(Scene comparison data)
====

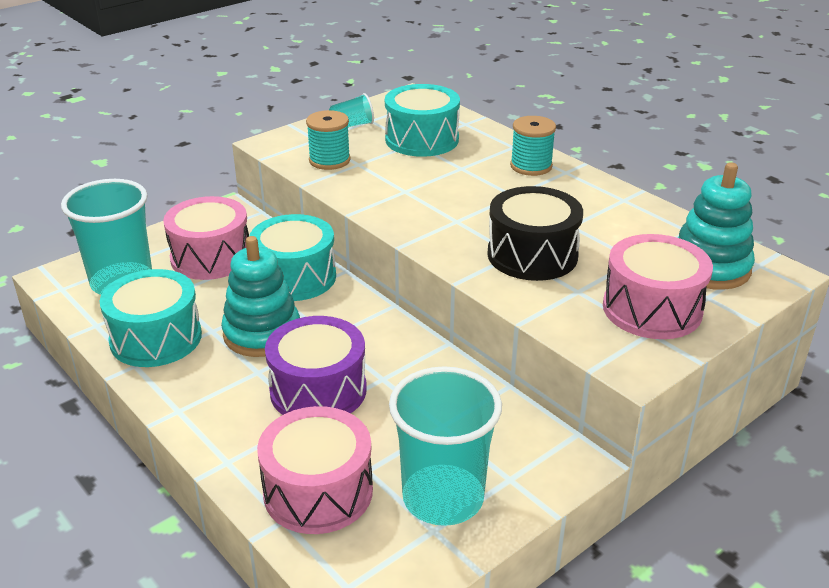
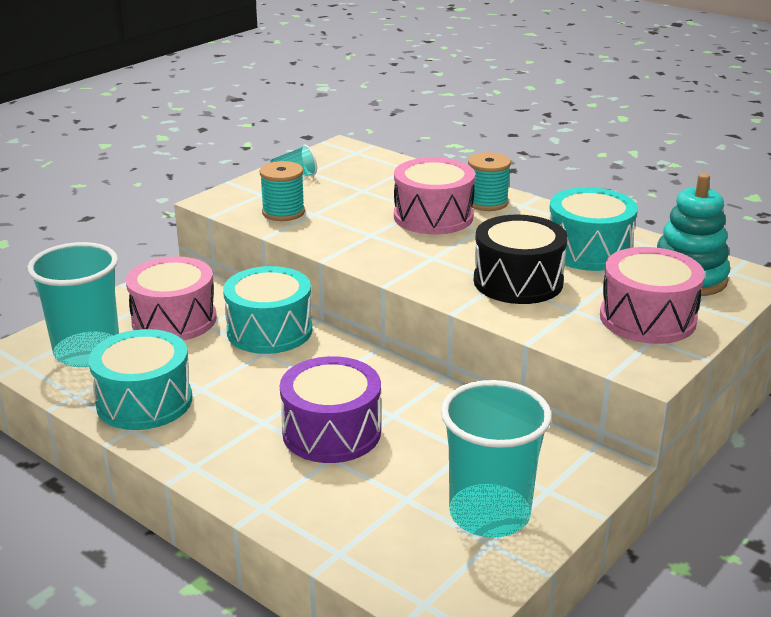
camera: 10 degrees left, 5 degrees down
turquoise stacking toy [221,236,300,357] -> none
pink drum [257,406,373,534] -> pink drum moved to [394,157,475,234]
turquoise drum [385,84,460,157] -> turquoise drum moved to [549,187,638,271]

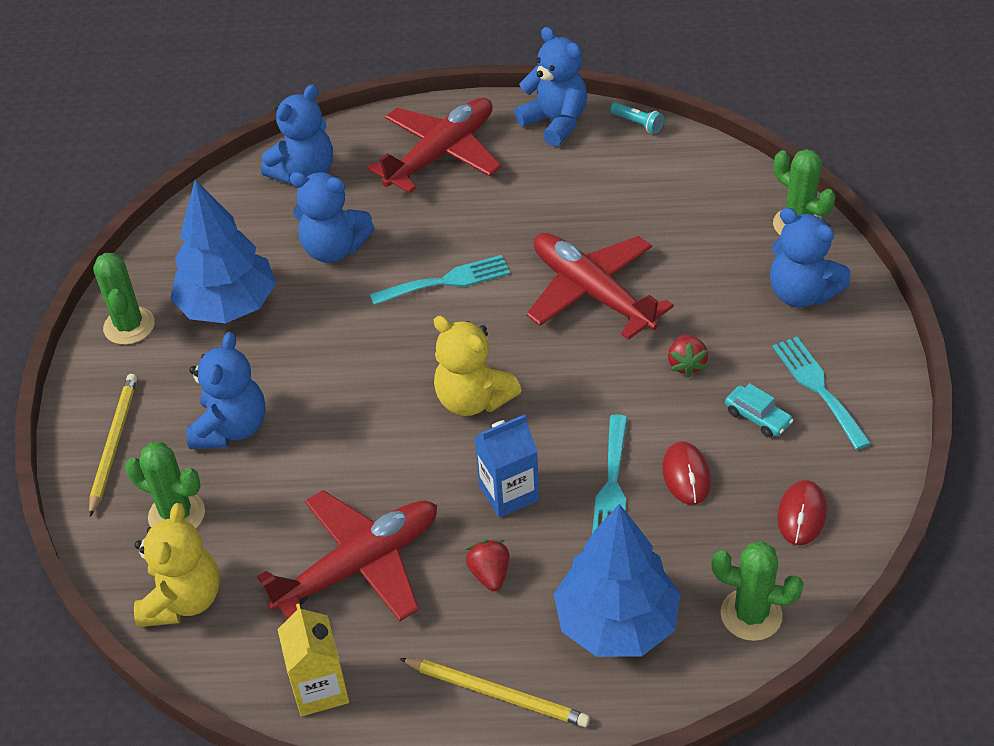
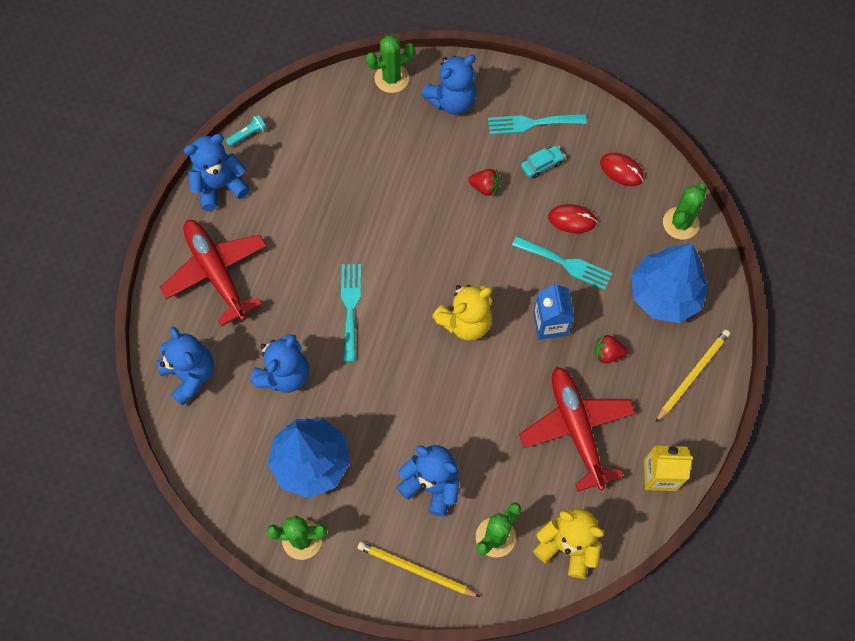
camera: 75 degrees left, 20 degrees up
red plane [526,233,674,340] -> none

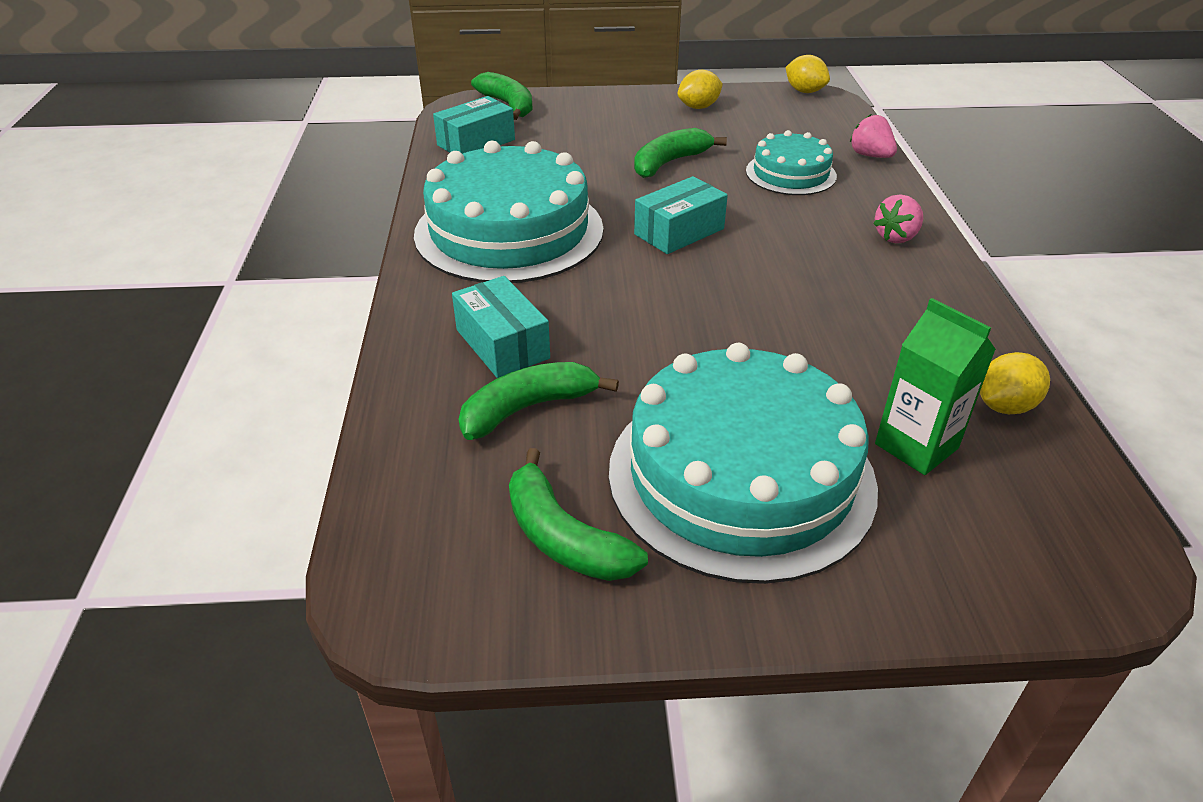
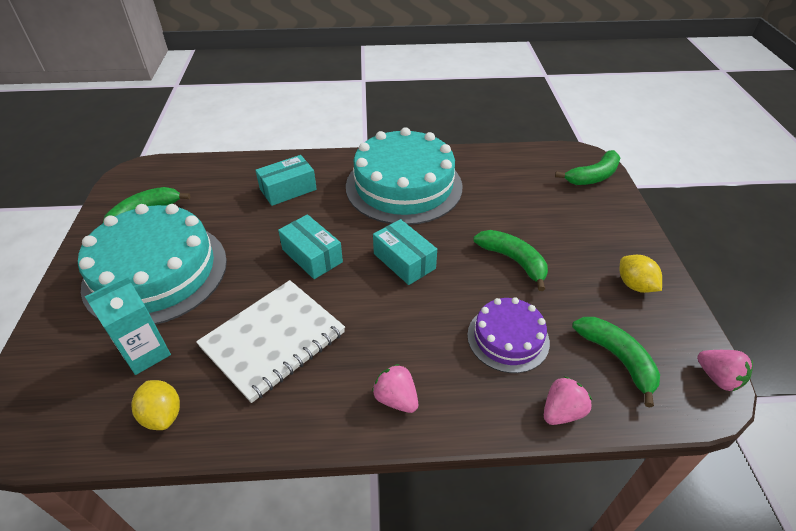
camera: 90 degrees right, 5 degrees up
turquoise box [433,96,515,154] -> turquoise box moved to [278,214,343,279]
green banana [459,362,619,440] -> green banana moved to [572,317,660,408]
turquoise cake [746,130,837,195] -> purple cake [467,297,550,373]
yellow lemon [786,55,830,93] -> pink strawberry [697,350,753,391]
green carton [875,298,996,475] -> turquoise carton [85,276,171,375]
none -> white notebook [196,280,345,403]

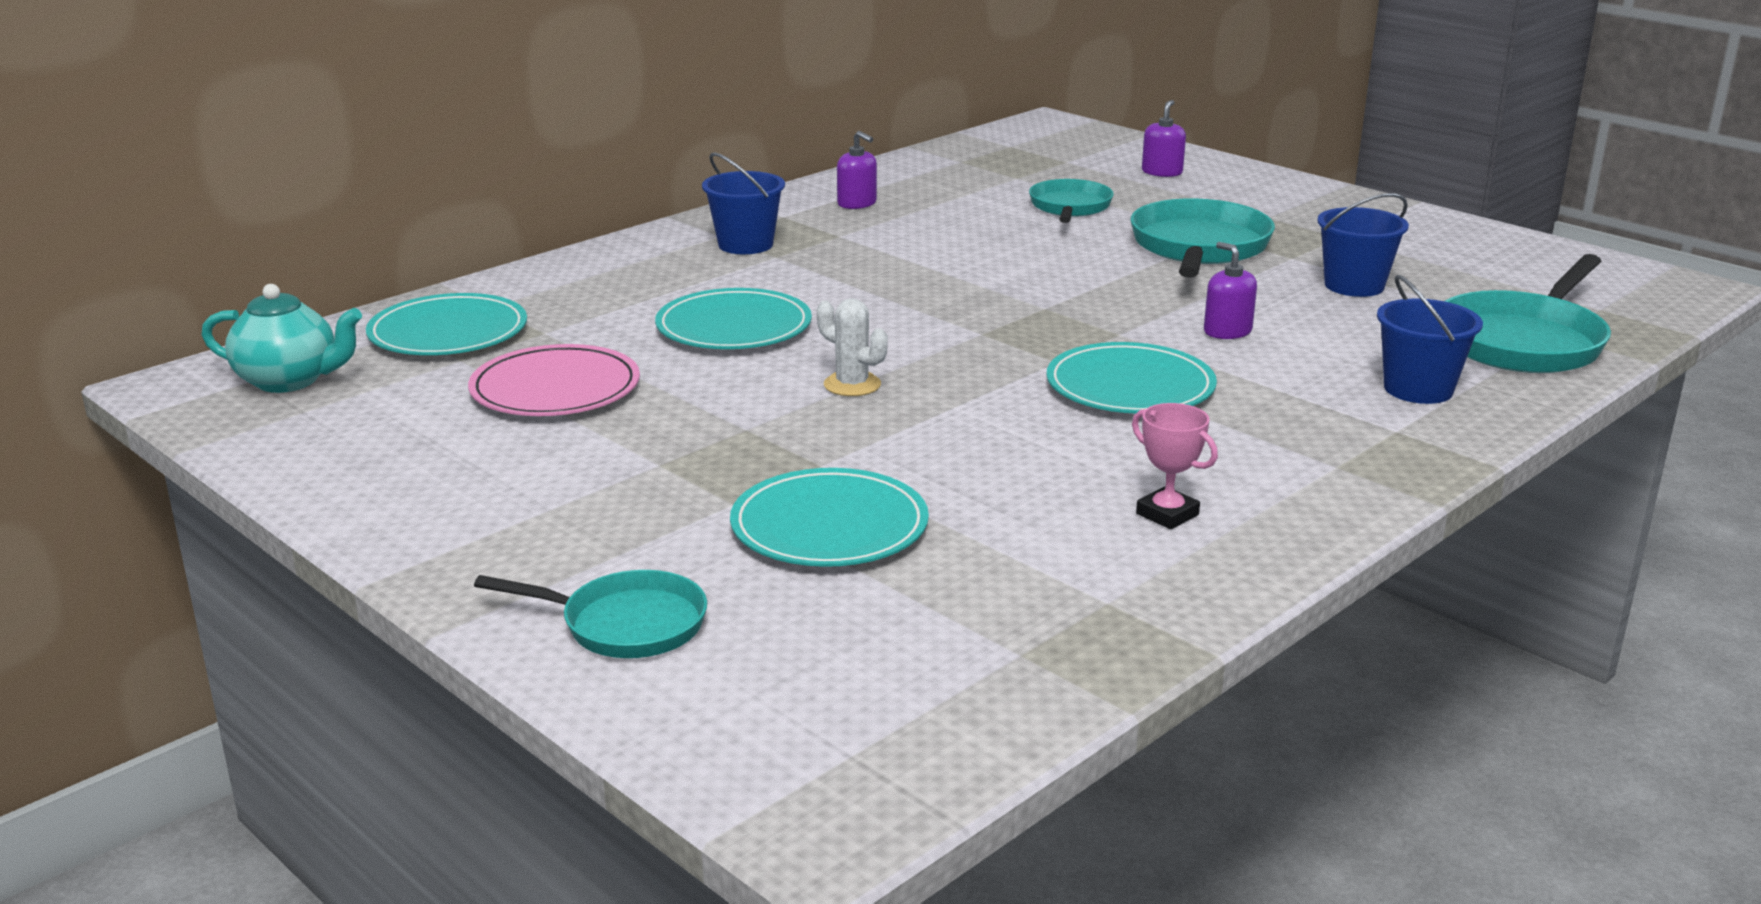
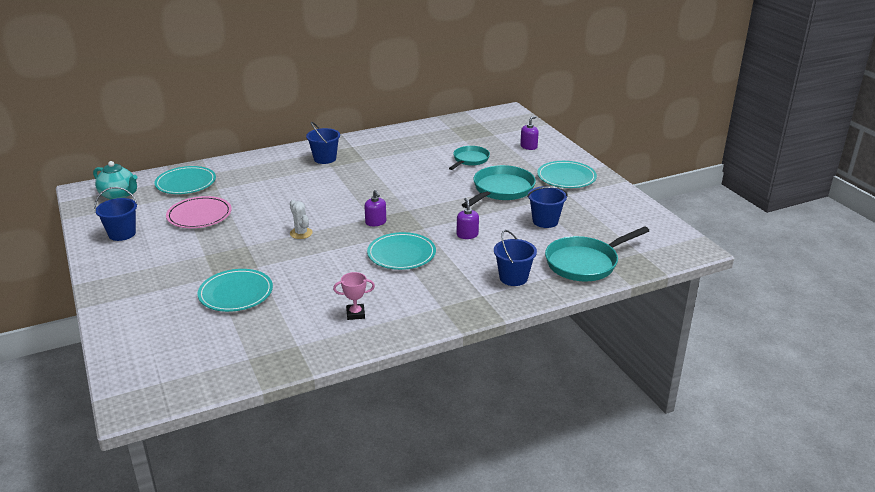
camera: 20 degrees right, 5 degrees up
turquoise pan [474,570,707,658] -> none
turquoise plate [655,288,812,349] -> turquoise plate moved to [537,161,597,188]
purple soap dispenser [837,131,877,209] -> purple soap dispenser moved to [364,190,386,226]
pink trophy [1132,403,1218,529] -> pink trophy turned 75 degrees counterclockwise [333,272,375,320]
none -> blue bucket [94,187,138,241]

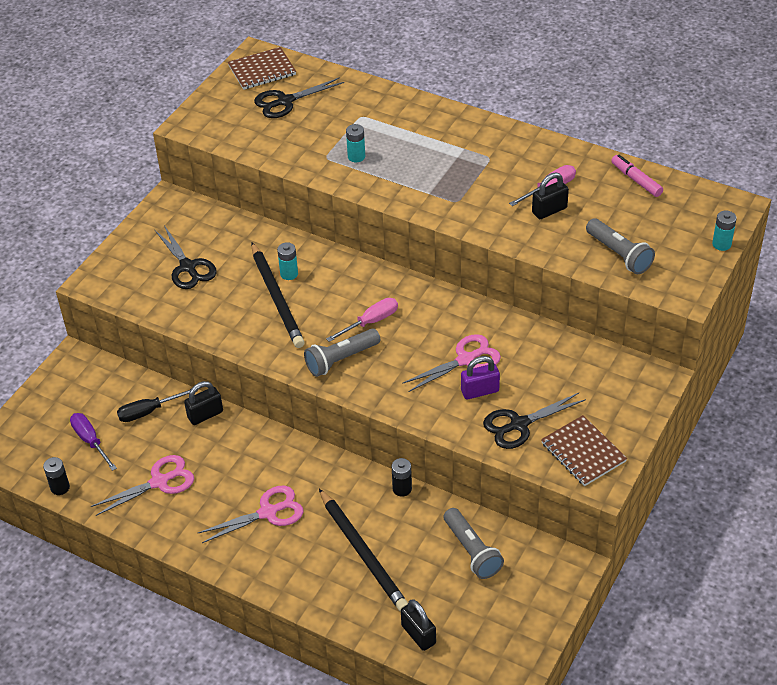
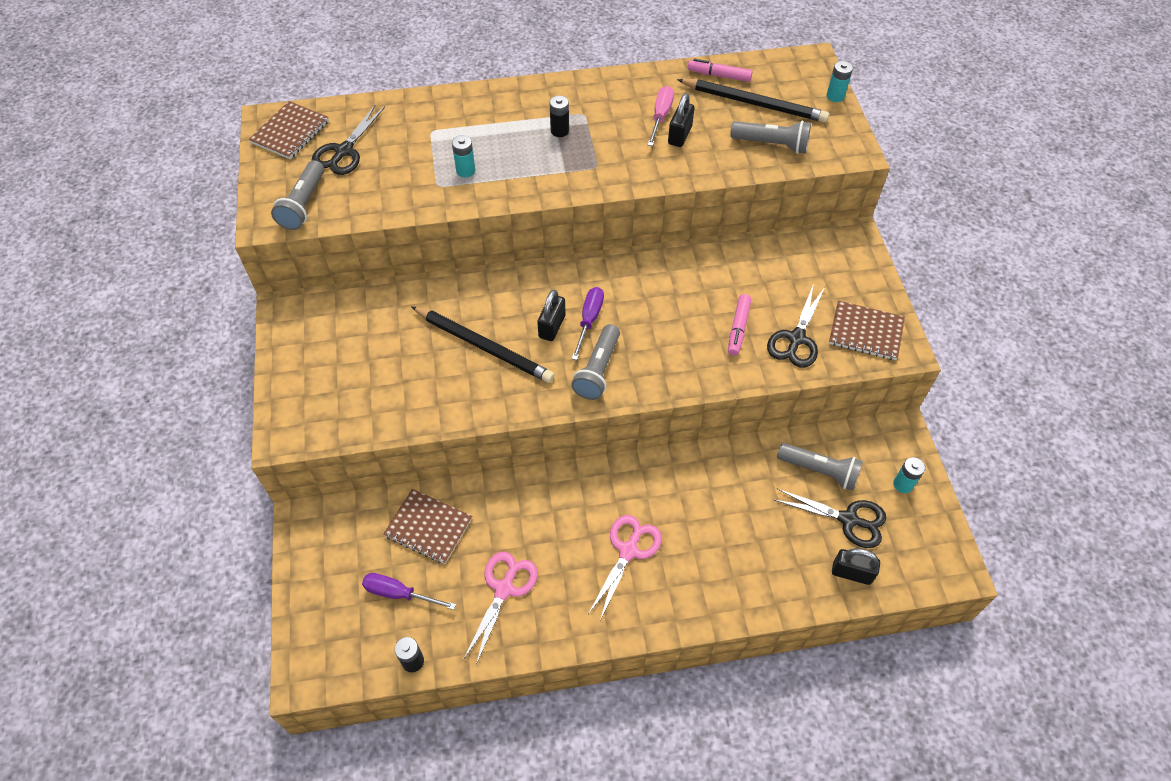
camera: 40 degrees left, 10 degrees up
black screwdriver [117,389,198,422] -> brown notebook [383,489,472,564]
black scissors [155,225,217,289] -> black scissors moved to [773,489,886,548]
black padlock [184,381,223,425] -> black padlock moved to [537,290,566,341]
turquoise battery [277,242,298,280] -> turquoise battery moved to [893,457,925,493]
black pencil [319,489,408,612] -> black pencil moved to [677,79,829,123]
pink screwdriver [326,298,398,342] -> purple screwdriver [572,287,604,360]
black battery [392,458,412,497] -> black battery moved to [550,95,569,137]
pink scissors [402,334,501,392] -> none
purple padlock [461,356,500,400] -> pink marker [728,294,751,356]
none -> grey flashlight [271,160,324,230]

====

> **Task**
The answer must be the exact lines from the line with "green banana [459,362,619,440]" to the final line of the data, both ends included, with no pictures.

> **Problem solution**
green banana [459,362,619,440] -> green banana moved to [572,317,660,408]
turquoise cake [746,130,837,195] -> purple cake [467,297,550,373]
yellow lemon [786,55,830,93] -> pink strawberry [697,350,753,391]
green carton [875,298,996,475] -> turquoise carton [85,276,171,375]
none -> white notebook [196,280,345,403]

camera: 20 degrees right, 5 degrees up
turquoise pan [474,570,707,658] -> none
turquoise plate [655,288,812,349] -> turquoise plate moved to [537,161,597,188]
purple soap dispenser [837,131,877,209] -> purple soap dispenser moved to [364,190,386,226]
pink trophy [1132,403,1218,529] -> pink trophy turned 75 degrees counterclockwise [333,272,375,320]
none -> blue bucket [94,187,138,241]

camera: 40 degrees left, 10 degrees up
black screwdriver [117,389,198,422] -> brown notebook [383,489,472,564]
black scissors [155,225,217,289] -> black scissors moved to [773,489,886,548]
black padlock [184,381,223,425] -> black padlock moved to [537,290,566,341]
turquoise battery [277,242,298,280] -> turquoise battery moved to [893,457,925,493]
black pencil [319,489,408,612] -> black pencil moved to [677,79,829,123]
pink screwdriver [326,298,398,342] -> purple screwdriver [572,287,604,360]
black battery [392,458,412,497] -> black battery moved to [550,95,569,137]
pink scissors [402,334,501,392] -> none
purple padlock [461,356,500,400] -> pink marker [728,294,751,356]
none -> grey flashlight [271,160,324,230]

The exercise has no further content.